# Work instructions
Find every line containing the string "plus" in the data below, and report how many there are, with no other words.

Excerpted data Start Marker

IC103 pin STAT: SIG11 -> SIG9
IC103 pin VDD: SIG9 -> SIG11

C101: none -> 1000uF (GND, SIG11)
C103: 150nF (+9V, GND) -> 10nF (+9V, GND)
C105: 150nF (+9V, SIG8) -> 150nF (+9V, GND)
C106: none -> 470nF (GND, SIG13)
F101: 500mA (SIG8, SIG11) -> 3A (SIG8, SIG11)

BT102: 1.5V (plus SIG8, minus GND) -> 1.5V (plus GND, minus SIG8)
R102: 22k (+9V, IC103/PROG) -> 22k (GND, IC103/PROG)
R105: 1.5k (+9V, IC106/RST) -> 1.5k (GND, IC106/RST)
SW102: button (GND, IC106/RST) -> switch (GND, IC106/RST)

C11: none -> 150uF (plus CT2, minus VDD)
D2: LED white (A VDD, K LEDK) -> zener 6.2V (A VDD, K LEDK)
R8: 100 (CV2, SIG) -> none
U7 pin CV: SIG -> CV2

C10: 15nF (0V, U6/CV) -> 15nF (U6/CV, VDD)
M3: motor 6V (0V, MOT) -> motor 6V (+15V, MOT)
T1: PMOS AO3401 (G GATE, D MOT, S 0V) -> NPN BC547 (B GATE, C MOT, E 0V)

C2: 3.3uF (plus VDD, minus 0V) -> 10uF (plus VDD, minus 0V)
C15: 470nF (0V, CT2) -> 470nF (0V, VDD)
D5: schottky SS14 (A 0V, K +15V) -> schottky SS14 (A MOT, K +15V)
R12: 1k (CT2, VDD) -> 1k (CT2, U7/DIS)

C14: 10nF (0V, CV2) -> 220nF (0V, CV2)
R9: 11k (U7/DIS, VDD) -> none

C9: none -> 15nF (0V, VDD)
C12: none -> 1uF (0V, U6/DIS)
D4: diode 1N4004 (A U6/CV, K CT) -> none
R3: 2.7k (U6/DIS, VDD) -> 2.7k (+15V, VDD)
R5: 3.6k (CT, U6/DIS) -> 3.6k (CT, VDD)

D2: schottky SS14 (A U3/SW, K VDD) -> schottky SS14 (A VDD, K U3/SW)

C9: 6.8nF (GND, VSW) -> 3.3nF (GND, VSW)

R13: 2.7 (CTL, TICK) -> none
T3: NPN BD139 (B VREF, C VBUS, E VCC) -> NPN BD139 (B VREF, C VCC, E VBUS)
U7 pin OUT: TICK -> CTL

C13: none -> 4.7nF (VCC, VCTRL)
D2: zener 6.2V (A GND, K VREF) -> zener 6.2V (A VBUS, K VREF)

Excerpted data End Marker

# Reply to the exercise
3